• Activity:
Set down exactly the lines below, starting at the one that contains "camera: 140 degrees left, 20 degrees down" and ending at the one that contains "OrangeHeadphones middle right", with both of those lines included and nothing else.

• Object change listings:
- Opening Delimiter -

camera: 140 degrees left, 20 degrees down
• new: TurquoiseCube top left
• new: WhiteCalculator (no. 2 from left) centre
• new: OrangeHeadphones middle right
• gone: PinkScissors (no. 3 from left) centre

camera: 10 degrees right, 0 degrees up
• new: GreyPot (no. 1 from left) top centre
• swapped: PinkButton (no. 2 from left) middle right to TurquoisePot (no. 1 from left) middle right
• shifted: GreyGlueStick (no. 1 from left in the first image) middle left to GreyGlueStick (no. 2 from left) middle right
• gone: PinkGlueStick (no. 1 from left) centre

- Closing Delimiter -
- Opening Delimiter -

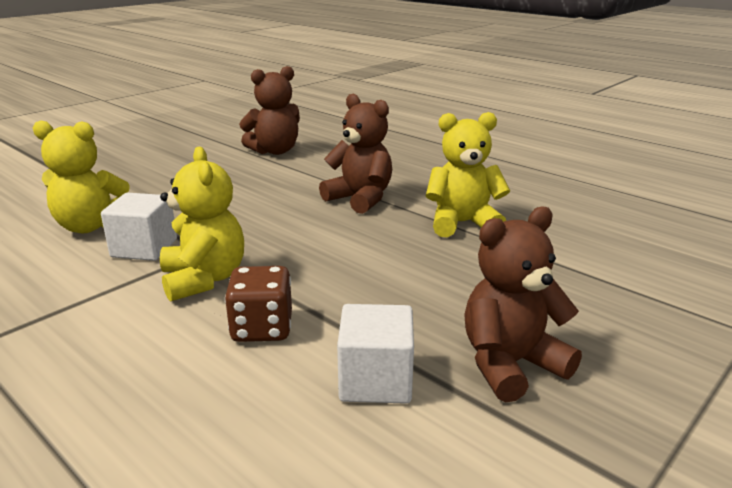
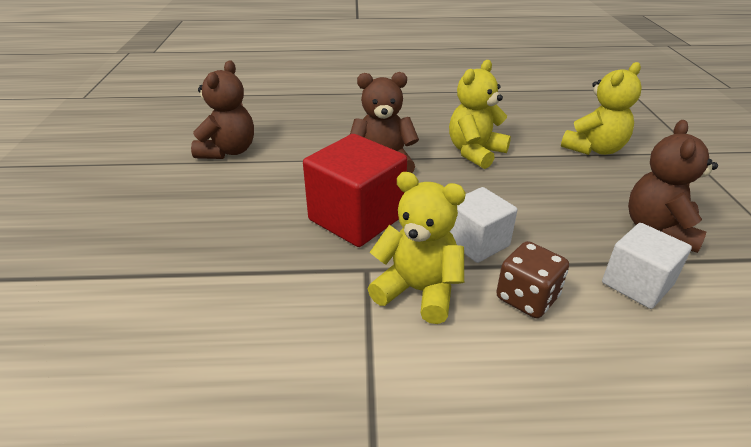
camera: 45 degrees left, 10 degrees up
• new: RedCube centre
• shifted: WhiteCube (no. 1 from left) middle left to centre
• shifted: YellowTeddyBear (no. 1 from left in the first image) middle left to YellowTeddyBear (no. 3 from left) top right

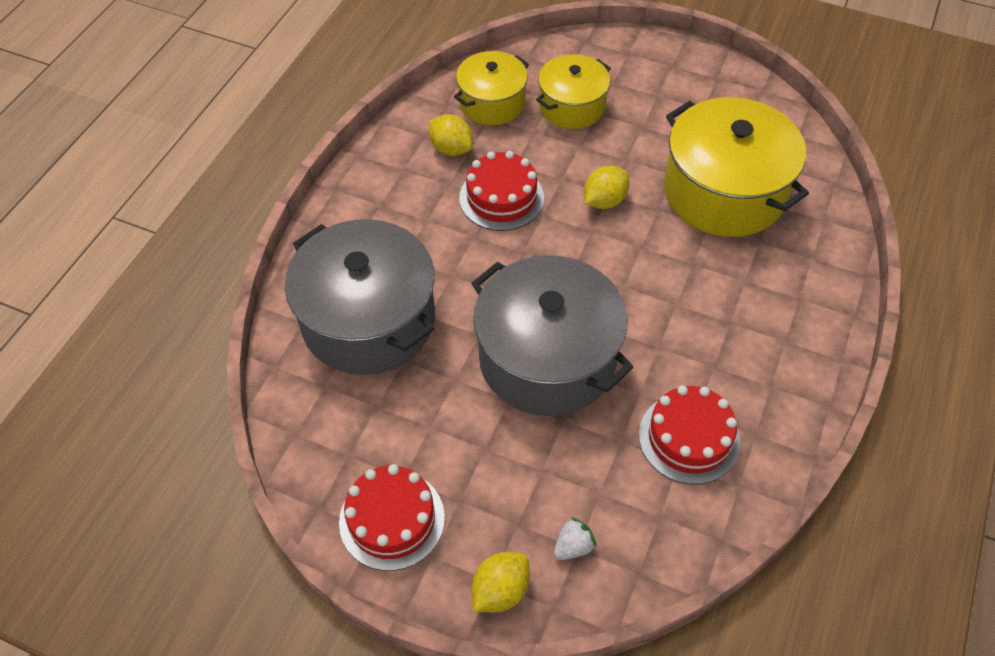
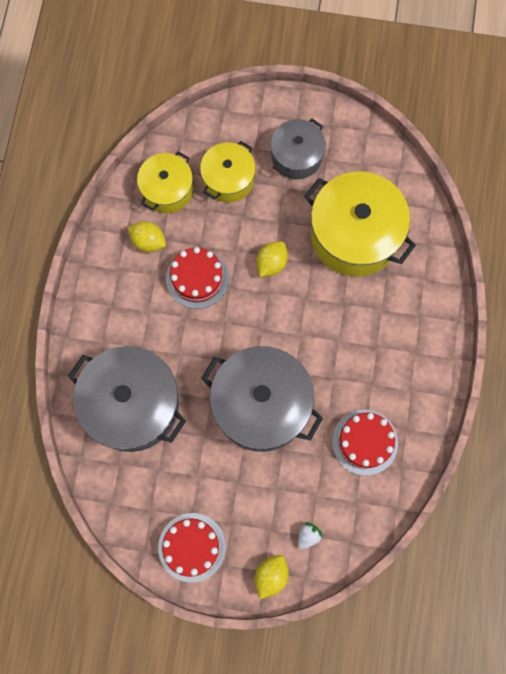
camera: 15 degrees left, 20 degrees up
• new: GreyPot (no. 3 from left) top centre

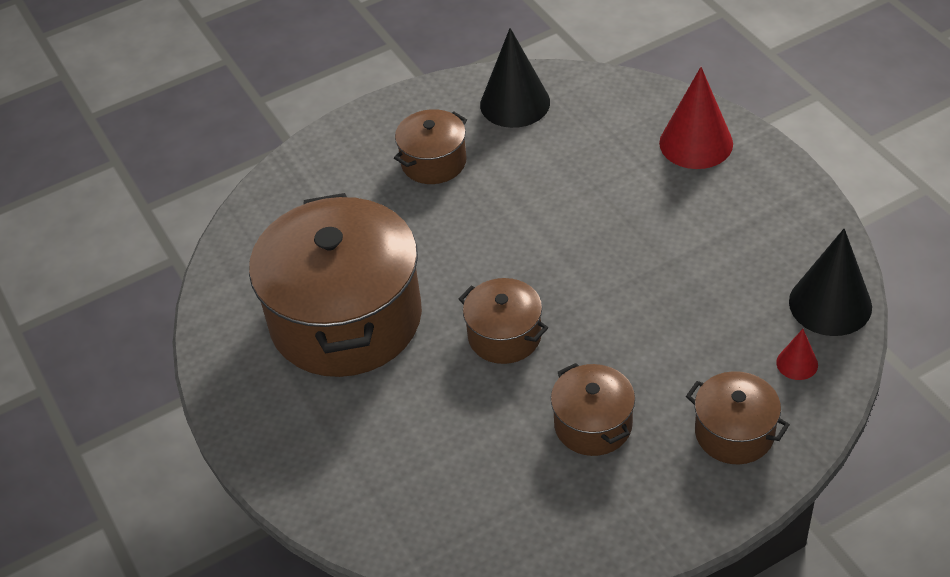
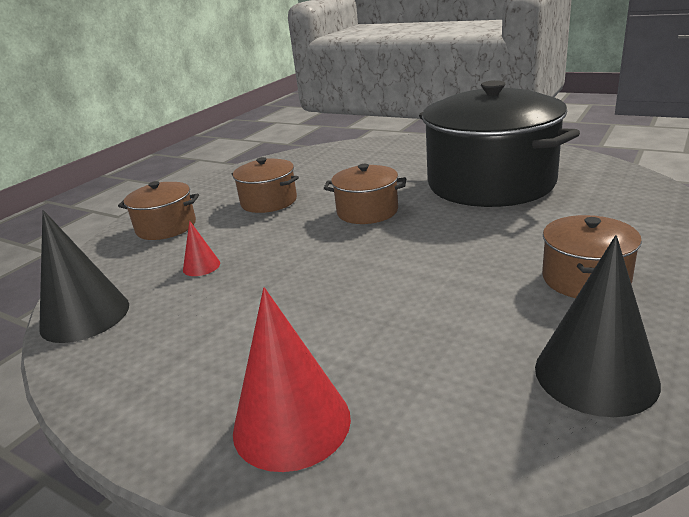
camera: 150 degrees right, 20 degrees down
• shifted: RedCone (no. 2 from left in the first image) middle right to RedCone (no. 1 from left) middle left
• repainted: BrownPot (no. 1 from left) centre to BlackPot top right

- Closing Delimiter -

• Exercise output:
camera: 140 degrees left, 20 degrees down
• new: TurquoiseCube top left
• new: WhiteCalculator (no. 2 from left) centre
• new: OrangeHeadphones middle right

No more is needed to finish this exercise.